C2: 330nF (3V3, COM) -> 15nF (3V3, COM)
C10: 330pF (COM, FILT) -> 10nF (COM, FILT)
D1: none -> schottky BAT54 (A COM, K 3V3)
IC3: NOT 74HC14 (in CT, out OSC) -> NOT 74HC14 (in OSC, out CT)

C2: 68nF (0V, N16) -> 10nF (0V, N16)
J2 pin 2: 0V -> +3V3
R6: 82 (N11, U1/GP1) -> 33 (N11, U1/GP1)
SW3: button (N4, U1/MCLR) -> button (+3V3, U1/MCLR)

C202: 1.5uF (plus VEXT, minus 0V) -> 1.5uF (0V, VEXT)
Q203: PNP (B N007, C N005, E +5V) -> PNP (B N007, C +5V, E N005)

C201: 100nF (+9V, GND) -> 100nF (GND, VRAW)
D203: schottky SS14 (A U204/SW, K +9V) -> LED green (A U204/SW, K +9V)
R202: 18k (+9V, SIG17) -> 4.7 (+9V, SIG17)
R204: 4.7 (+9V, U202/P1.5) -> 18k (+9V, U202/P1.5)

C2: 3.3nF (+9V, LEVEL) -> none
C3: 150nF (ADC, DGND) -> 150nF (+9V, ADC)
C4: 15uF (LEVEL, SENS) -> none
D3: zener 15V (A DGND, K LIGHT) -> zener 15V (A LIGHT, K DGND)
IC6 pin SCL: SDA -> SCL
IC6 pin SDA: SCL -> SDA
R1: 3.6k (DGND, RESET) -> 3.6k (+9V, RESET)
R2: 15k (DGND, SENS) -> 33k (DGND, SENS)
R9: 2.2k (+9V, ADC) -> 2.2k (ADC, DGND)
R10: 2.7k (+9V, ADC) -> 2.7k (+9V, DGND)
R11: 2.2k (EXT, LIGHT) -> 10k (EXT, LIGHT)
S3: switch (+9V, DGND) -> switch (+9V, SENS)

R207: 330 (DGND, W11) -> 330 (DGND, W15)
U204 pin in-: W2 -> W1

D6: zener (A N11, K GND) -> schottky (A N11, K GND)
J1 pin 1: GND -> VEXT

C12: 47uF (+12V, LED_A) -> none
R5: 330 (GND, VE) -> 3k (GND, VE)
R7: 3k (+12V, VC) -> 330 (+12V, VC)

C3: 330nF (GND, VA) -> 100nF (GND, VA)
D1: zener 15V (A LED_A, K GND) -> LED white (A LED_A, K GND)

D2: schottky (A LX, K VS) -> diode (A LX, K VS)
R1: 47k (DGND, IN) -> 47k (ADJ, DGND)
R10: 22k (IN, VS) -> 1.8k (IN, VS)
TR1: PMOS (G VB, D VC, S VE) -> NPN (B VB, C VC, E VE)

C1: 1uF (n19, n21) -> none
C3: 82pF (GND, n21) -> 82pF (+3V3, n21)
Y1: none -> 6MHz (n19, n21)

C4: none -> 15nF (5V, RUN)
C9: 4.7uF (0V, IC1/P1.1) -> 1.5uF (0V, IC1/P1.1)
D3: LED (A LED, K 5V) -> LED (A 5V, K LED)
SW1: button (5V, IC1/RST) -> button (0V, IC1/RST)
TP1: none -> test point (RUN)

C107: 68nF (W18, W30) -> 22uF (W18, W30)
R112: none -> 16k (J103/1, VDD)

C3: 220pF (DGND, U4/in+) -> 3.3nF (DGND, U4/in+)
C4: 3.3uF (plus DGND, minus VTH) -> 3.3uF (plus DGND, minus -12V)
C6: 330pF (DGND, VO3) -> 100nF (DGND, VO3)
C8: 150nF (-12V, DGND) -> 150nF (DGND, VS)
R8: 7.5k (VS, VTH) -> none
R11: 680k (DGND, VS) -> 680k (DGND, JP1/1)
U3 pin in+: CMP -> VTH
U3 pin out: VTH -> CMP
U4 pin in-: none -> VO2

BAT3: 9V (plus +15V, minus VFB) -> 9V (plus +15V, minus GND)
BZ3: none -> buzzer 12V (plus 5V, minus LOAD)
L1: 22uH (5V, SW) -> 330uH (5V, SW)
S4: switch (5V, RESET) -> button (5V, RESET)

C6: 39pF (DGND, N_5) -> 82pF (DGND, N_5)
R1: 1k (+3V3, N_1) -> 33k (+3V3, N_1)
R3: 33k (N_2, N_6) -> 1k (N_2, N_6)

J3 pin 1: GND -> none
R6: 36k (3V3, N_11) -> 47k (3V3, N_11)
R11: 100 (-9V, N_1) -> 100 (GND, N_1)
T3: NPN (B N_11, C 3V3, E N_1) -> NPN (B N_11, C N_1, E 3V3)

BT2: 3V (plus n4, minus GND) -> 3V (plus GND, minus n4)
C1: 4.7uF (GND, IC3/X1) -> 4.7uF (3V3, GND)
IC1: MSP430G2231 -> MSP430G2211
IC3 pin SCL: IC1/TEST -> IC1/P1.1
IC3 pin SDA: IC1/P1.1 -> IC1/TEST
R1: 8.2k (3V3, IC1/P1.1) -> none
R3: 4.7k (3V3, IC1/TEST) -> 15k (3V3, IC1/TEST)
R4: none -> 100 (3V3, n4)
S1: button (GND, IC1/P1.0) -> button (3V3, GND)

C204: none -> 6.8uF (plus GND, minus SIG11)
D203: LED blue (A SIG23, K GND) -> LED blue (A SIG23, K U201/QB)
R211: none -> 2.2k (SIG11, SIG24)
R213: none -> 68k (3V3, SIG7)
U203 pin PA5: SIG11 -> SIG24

→ THE PROBLEM: Pull out all lines from the entries above in which the word "zener" appears.

→ RESULT:
D3: zener 15V (A DGND, K LIGHT) -> zener 15V (A LIGHT, K DGND)
D6: zener (A N11, K GND) -> schottky (A N11, K GND)
D1: zener 15V (A LED_A, K GND) -> LED white (A LED_A, K GND)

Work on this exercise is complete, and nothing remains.